*PROMPT*: Copy all of the records below line by line, with no changes to wording, numbers, or order.

*DATASET EXTRACT*:
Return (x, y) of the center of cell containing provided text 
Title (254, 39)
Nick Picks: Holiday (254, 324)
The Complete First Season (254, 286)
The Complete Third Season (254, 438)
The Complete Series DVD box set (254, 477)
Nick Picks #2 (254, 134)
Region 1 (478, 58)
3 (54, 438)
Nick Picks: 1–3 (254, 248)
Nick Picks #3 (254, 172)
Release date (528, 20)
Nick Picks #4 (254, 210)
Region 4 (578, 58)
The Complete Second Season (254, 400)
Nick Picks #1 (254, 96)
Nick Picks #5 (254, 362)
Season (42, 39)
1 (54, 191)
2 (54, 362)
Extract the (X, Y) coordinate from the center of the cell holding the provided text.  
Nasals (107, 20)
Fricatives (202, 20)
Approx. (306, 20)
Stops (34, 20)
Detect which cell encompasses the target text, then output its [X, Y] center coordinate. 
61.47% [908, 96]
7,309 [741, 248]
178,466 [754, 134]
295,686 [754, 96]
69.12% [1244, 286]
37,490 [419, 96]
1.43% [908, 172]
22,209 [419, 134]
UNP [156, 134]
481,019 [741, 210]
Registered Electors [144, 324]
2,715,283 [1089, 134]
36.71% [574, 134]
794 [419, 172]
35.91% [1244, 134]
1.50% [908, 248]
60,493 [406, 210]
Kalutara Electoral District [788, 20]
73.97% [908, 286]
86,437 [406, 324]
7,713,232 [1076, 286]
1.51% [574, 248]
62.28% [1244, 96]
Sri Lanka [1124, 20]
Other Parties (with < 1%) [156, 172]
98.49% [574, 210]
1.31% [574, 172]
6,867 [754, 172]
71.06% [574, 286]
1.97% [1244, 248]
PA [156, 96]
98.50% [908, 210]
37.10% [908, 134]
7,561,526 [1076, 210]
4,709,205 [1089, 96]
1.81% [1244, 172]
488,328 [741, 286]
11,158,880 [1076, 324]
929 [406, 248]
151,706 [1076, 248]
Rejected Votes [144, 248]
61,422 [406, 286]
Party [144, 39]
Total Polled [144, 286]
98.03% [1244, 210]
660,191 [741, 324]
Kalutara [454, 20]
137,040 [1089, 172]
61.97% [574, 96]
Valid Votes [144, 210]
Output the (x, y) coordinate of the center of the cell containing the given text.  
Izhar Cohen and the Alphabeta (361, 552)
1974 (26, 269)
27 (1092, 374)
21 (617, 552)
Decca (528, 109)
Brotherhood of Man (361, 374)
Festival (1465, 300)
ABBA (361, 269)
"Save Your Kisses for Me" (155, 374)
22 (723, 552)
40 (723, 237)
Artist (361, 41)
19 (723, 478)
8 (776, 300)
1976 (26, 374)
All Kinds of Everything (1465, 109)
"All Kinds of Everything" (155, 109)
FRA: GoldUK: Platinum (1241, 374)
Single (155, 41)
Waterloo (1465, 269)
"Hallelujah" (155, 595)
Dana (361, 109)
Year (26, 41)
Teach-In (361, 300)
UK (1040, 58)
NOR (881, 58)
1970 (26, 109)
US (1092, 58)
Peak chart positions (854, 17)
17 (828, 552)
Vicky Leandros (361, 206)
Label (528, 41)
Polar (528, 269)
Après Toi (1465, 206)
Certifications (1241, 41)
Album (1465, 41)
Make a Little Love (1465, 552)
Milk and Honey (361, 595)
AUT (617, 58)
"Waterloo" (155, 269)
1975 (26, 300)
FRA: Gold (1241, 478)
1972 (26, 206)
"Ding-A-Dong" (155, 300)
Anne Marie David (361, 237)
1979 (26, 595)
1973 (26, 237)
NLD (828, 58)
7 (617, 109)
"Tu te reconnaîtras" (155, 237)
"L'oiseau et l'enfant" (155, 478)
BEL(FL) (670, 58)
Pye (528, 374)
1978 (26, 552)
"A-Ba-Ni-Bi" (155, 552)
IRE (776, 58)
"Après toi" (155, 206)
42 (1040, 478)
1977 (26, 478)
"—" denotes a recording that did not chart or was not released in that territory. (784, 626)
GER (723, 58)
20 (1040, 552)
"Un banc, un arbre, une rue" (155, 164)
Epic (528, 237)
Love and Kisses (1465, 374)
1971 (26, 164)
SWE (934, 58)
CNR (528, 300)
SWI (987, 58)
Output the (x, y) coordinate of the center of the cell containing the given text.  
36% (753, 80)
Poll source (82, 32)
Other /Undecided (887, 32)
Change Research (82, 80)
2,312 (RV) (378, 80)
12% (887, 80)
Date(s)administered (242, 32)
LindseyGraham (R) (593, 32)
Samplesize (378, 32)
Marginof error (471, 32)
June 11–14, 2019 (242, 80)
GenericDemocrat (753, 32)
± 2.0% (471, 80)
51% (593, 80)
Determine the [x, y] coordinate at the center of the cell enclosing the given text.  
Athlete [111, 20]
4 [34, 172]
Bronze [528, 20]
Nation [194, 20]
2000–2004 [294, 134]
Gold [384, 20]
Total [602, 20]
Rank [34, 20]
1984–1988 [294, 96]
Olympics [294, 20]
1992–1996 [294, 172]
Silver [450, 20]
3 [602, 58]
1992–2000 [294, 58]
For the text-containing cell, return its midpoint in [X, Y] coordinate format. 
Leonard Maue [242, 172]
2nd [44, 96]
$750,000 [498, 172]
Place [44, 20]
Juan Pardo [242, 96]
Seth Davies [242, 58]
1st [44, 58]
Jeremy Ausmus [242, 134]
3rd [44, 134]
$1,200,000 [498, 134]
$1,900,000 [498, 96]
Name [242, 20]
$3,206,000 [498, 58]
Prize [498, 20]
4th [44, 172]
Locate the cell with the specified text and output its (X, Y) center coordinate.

*RESPONSE TO THIS TASK*:
Return (x, y) of the center of cell containing provided text 
Title (254, 39)
Nick Picks: Holiday (254, 324)
The Complete First Season (254, 286)
The Complete Third Season (254, 438)
The Complete Series DVD box set (254, 477)
Nick Picks #2 (254, 134)
Region 1 (478, 58)
3 (54, 438)
Nick Picks: 1–3 (254, 248)
Nick Picks #3 (254, 172)
Release date (528, 20)
Nick Picks #4 (254, 210)
Region 4 (578, 58)
The Complete Second Season (254, 400)
Nick Picks #1 (254, 96)
Nick Picks #5 (254, 362)
Season (42, 39)
1 (54, 191)
2 (54, 362)
Extract the (X, Y) coordinate from the center of the cell holding the provided text.  
Nasals (107, 20)
Fricatives (202, 20)
Approx. (306, 20)
Stops (34, 20)
Detect which cell encompasses the target text, then output its [X, Y] center coordinate. 
61.47% [908, 96]
7,309 [741, 248]
178,466 [754, 134]
295,686 [754, 96]
69.12% [1244, 286]
37,490 [419, 96]
1.43% [908, 172]
22,209 [419, 134]
UNP [156, 134]
481,019 [741, 210]
Registered Electors [144, 324]
2,715,283 [1089, 134]
36.71% [574, 134]
794 [419, 172]
35.91% [1244, 134]
1.50% [908, 248]
60,493 [406, 210]
Kalutara Electoral District [788, 20]
73.97% [908, 286]
86,437 [406, 324]
7,713,232 [1076, 286]
1.51% [574, 248]
62.28% [1244, 96]
Sri Lanka [1124, 20]
Other Parties (with < 1%) [156, 172]
98.49% [574, 210]
1.31% [574, 172]
6,867 [754, 172]
71.06% [574, 286]
1.97% [1244, 248]
PA [156, 96]
98.50% [908, 210]
37.10% [908, 134]
7,561,526 [1076, 210]
4,709,205 [1089, 96]
1.81% [1244, 172]
488,328 [741, 286]
11,158,880 [1076, 324]
929 [406, 248]
151,706 [1076, 248]
Rejected Votes [144, 248]
61,422 [406, 286]
Party [144, 39]
Total Polled [144, 286]
98.03% [1244, 210]
660,191 [741, 324]
Kalutara [454, 20]
137,040 [1089, 172]
61.97% [574, 96]
Valid Votes [144, 210]
Output the (x, y) coordinate of the center of the cell containing the given text.  
Izhar Cohen and the Alphabeta (361, 552)
1974 (26, 269)
27 (1092, 374)
21 (617, 552)
Decca (528, 109)
Brotherhood of Man (361, 374)
Festival (1465, 300)
ABBA (361, 269)
"Save Your Kisses for Me" (155, 374)
22 (723, 552)
40 (723, 237)
Artist (361, 41)
19 (723, 478)
8 (776, 300)
1976 (26, 374)
All Kinds of Everything (1465, 109)
"All Kinds of Everything" (155, 109)
FRA: GoldUK: Platinum (1241, 374)
Single (155, 41)
Waterloo (1465, 269)
"Hallelujah" (155, 595)
Dana (361, 109)
Year (26, 41)
Teach-In (361, 300)
UK (1040, 58)
NOR (881, 58)
1970 (26, 109)
US (1092, 58)
Peak chart positions (854, 17)
17 (828, 552)
Vicky Leandros (361, 206)
Label (528, 41)
Polar (528, 269)
Après Toi (1465, 206)
Certifications (1241, 41)
Album (1465, 41)
Make a Little Love (1465, 552)
Milk and Honey (361, 595)
AUT (617, 58)
"Waterloo" (155, 269)
1975 (26, 300)
FRA: Gold (1241, 478)
1972 (26, 206)
"Ding-A-Dong" (155, 300)
Anne Marie David (361, 237)
1979 (26, 595)
1973 (26, 237)
NLD (828, 58)
7 (617, 109)
"Tu te reconnaîtras" (155, 237)
"L'oiseau et l'enfant" (155, 478)
BEL(FL) (670, 58)
Pye (528, 374)
1978 (26, 552)
"A-Ba-Ni-Bi" (155, 552)
IRE (776, 58)
"Après toi" (155, 206)
42 (1040, 478)
1977 (26, 478)
"—" denotes a recording that did not chart or was not released in that territory. (784, 626)
GER (723, 58)
20 (1040, 552)
"Un banc, un arbre, une rue" (155, 164)
Epic (528, 237)
Love and Kisses (1465, 374)
1971 (26, 164)
SWE (934, 58)
CNR (528, 300)
SWI (987, 58)
Output the (x, y) coordinate of the center of the cell containing the given text.  
36% (753, 80)
Poll source (82, 32)
Other /Undecided (887, 32)
Change Research (82, 80)
2,312 (RV) (378, 80)
12% (887, 80)
Date(s)administered (242, 32)
LindseyGraham (R) (593, 32)
Samplesize (378, 32)
Marginof error (471, 32)
June 11–14, 2019 (242, 80)
GenericDemocrat (753, 32)
± 2.0% (471, 80)
51% (593, 80)
Determine the [x, y] coordinate at the center of the cell enclosing the given text.  
Athlete [111, 20]
4 [34, 172]
Bronze [528, 20]
Nation [194, 20]
2000–2004 [294, 134]
Gold [384, 20]
Total [602, 20]
Rank [34, 20]
1984–1988 [294, 96]
Olympics [294, 20]
1992–1996 [294, 172]
Silver [450, 20]
3 [602, 58]
1992–2000 [294, 58]
For the text-containing cell, return its midpoint in [X, Y] coordinate format. 
Leonard Maue [242, 172]
2nd [44, 96]
$750,000 [498, 172]
Place [44, 20]
Juan Pardo [242, 96]
Seth Davies [242, 58]
1st [44, 58]
Jeremy Ausmus [242, 134]
3rd [44, 134]
$1,200,000 [498, 134]
$1,900,000 [498, 96]
Name [242, 20]
$3,206,000 [498, 58]
Prize [498, 20]
4th [44, 172]
Locate the cell with the specified text and output its (X, Y) center coordinate.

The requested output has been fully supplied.